START Records provided

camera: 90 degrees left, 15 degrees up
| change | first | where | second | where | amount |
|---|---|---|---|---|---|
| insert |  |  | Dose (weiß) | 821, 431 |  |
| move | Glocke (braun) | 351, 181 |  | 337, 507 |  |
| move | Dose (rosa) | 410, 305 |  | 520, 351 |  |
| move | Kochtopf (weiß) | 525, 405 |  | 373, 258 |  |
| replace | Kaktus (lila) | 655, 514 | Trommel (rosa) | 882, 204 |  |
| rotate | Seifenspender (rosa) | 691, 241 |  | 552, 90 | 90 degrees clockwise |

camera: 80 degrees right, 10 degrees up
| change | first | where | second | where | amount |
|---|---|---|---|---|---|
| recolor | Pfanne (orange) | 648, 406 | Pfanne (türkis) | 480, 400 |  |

END Records provided
START Records provided

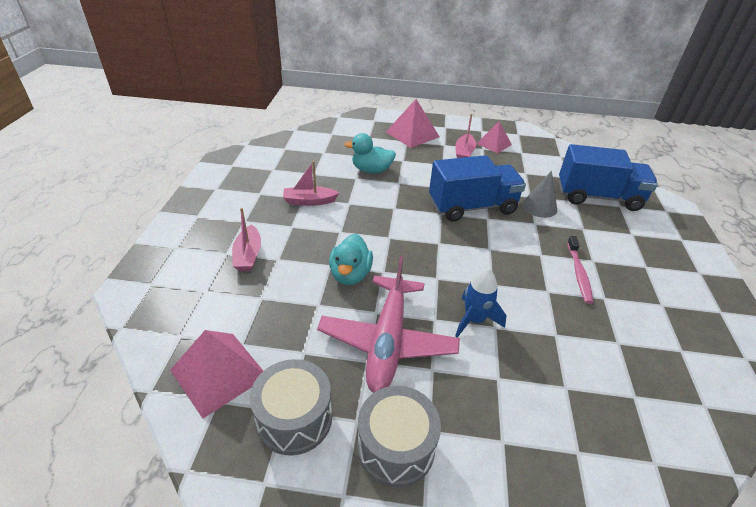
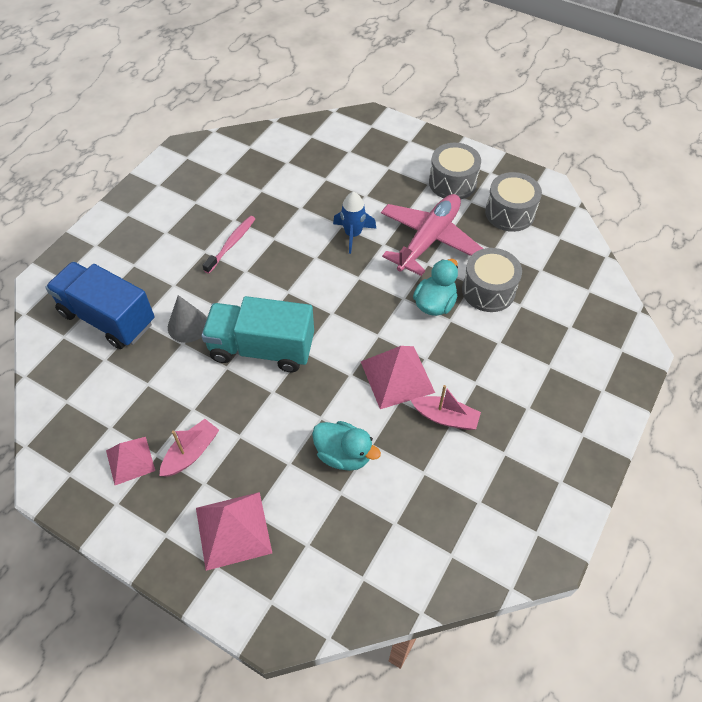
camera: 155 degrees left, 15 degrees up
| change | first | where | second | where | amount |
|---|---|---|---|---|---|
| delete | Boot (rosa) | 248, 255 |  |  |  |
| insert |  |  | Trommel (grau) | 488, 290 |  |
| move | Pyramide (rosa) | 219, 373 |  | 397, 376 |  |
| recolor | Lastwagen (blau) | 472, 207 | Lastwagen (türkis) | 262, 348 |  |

END Records provided

• [How to complete this task] In the listing above, find the line containing "camera: 90 degrees left, 15 degrees up" and the line containing "replace | Kaktus", then retype both and every line between them exactly, with nothing else.

• [Exercise result]
camera: 90 degrees left, 15 degrees up
| change | first | where | second | where | amount |
|---|---|---|---|---|---|
| insert |  |  | Dose (weiß) | 821, 431 |  |
| move | Glocke (braun) | 351, 181 |  | 337, 507 |  |
| move | Dose (rosa) | 410, 305 |  | 520, 351 |  |
| move | Kochtopf (weiß) | 525, 405 |  | 373, 258 |  |
| replace | Kaktus (lila) | 655, 514 | Trommel (rosa) | 882, 204 |  |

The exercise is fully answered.